(ASSIGNED TASK): Search for the word "black" in the entries. Each line that holds it should be copied.

(DATA IN THIS EXERCISE):
⁂
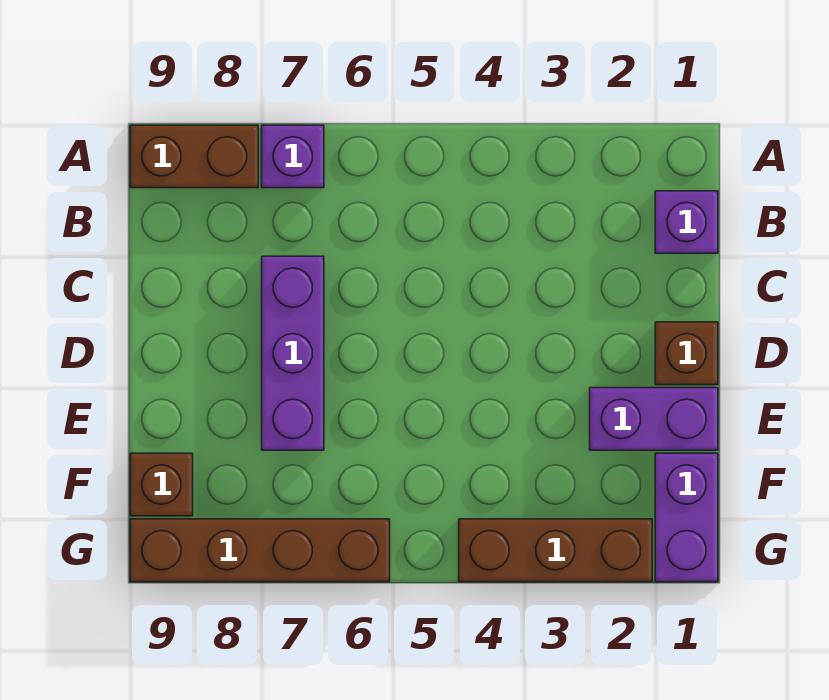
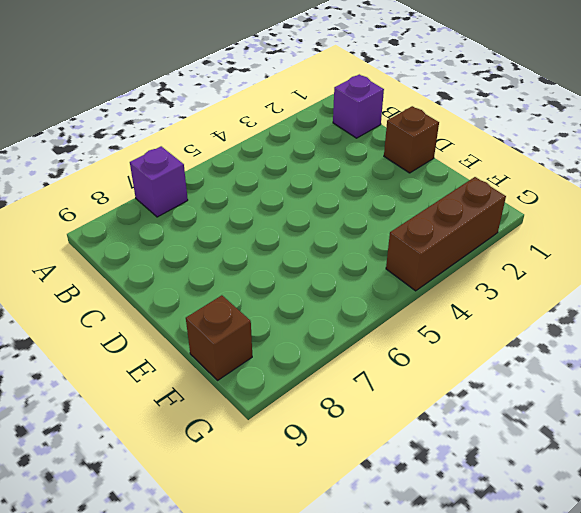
none -> brown 1x2 brick [130,125,258,188]
none -> purple 1x3 brick [262,256,324,450]

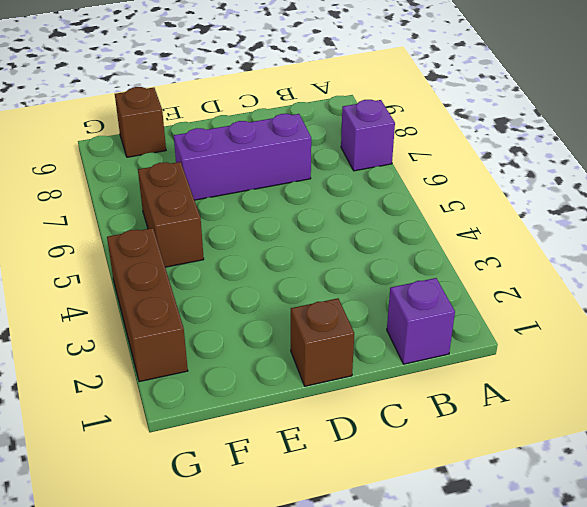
brown 1x2 brick [138,162,204,267] -> brown 1x2 brick moved to [130,125,258,188]
none -> purple 1x2 brick [590,388,718,450]
none -> purple 1x2 brick [655,453,718,582]

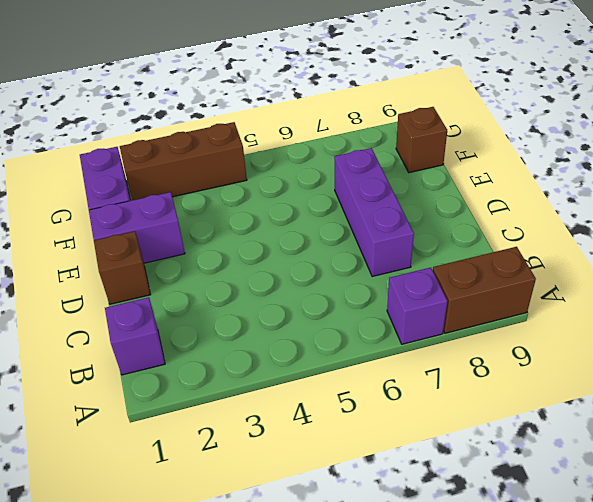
none -> brown 1x4 brick [130,519,390,582]

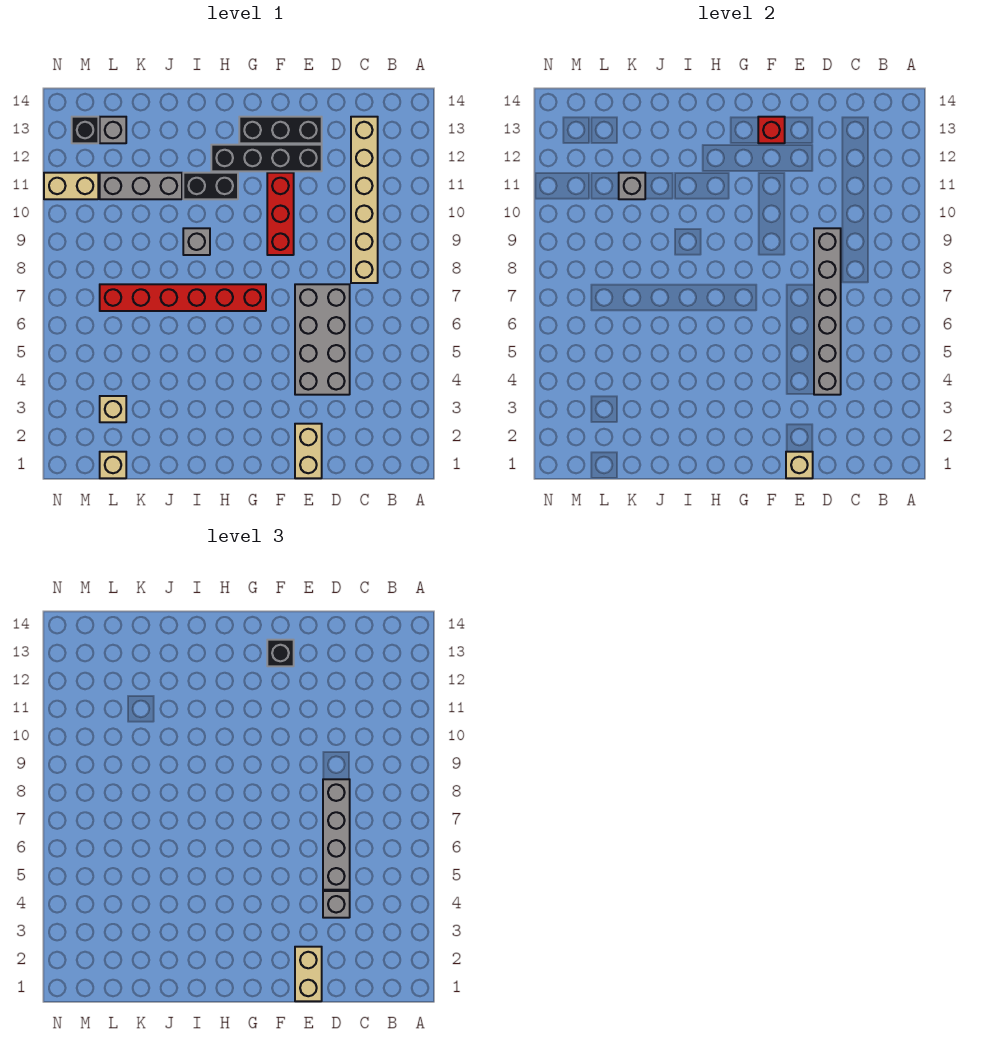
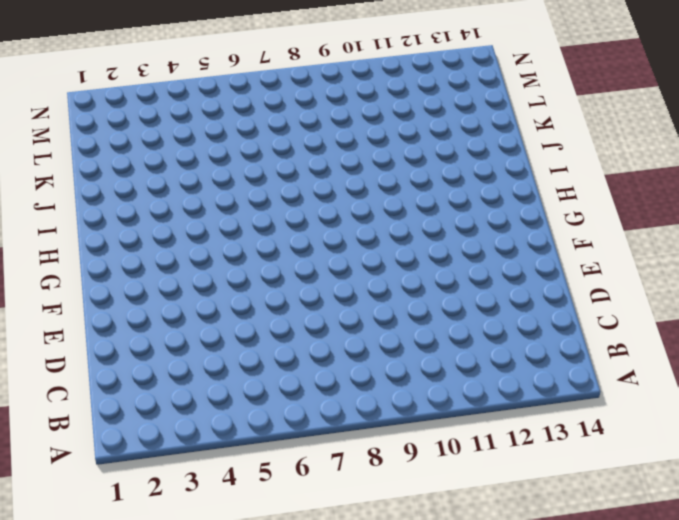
none -> tan 1x6 brick [351,117,378,283]
none -> grey 2x4 brick [295,284,350,395]
none -> tan 1x2 brick [295,424,322,478]

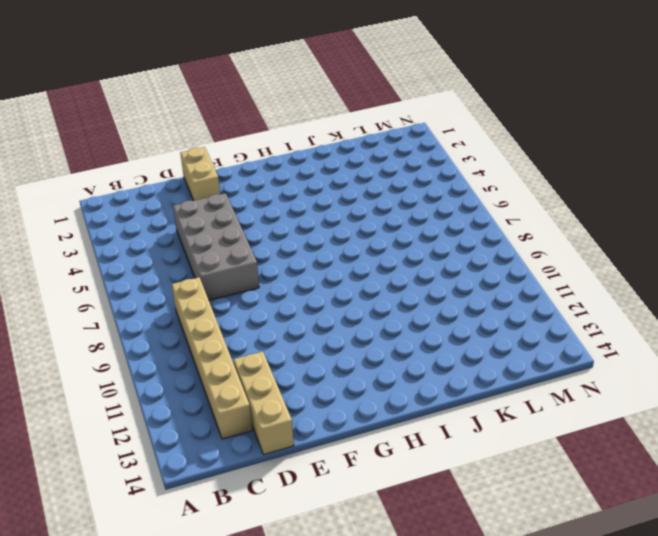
tan 1x3 brick [234,352,294,455] -> none
none -> black 1x4 brick [211,145,322,171]
none -> black 1x3 brick [239,117,322,143]
none -> red 1x3 brick [267,173,294,255]

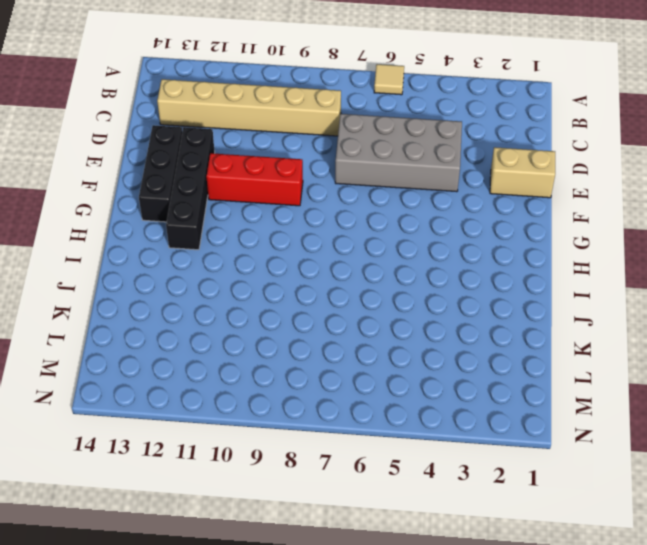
tan 1x1 tile [374,64,404,95] -> none
none -> red 1x6 brick [100,284,266,311]
none -> black 1x2 brick [183,173,238,199]
none -> grey 1x1 brick [183,228,210,255]

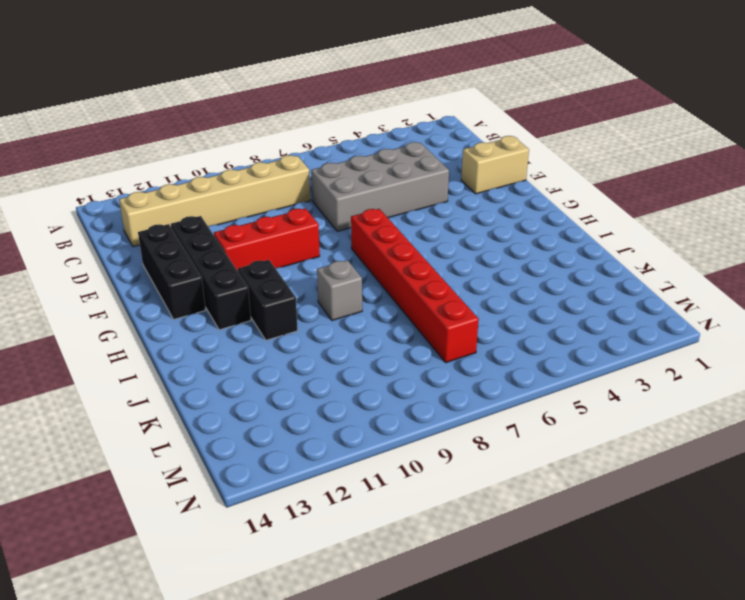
none -> grey 1x3 brick [100,173,182,199]
none -> tan 1x1 brick [100,452,126,478]
none -> tan 1x1 brick [100,396,126,422]

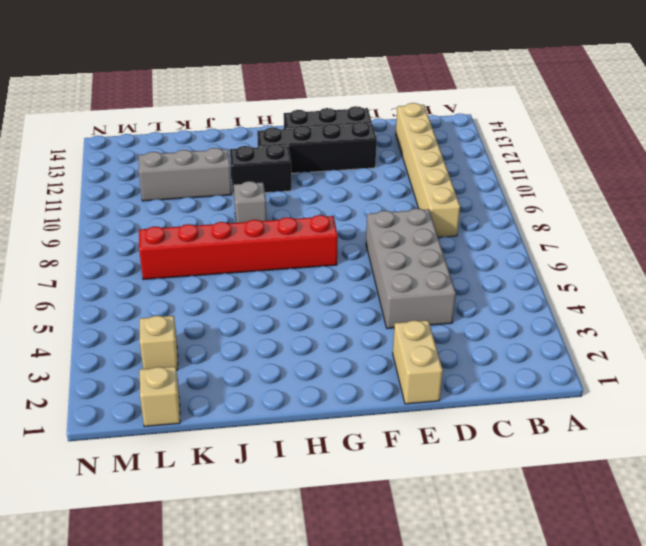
none -> red 1x3 brick [267,173,294,255]
none -> grey 1x1 brick [100,117,126,143]
none -> tan 1x2 brick [44,173,98,199]

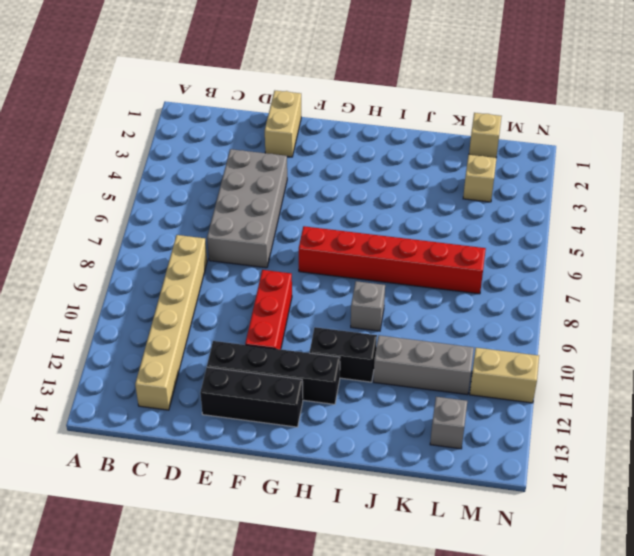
none -> black 1x1 brick [72,117,98,143]
none -> grey 1x6 brick [814,228,841,395]
none -> tan 1x1 brick [786,452,813,478]

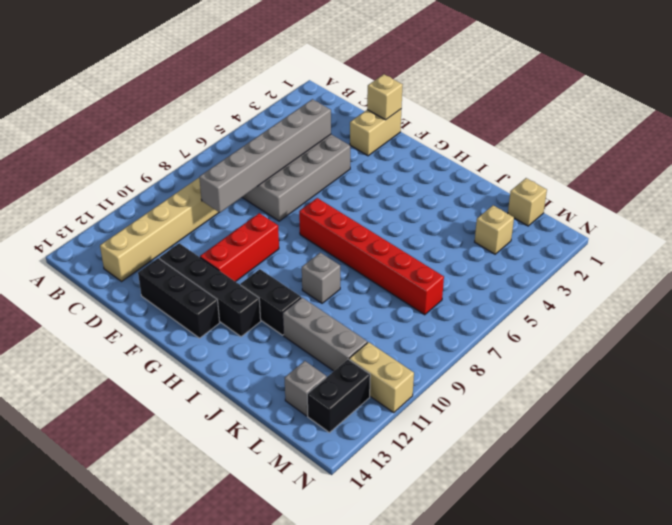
black 1x2 brick [307,359,370,433] -> black 1x1 brick [72,117,98,143]
none -> red 1x1 brick [758,117,785,143]
none -> grey 1x1 brick [619,173,645,199]
none -> grey 1x1 brick [323,891,350,918]

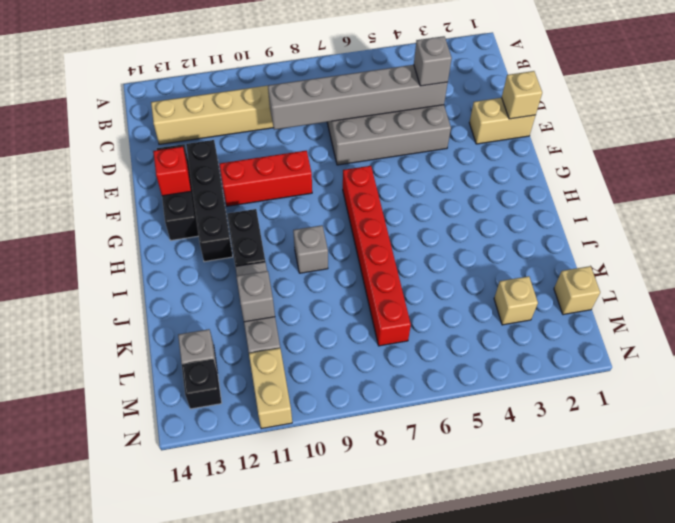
none -> grey 1x4 brick [323,779,350,890]
none -> tan 1x2 brick [295,947,322,1001]
none -> black 1x1 brick [267,640,294,666]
⁂
(WRITTEN REPLY):
none -> black 1x4 brick [211,145,322,171]
none -> black 1x3 brick [239,117,322,143]
none -> black 1x2 brick [183,173,238,199]
none -> black 1x1 brick [72,117,98,143]
black 1x2 brick [307,359,370,433] -> black 1x1 brick [72,117,98,143]
none -> black 1x1 brick [267,640,294,666]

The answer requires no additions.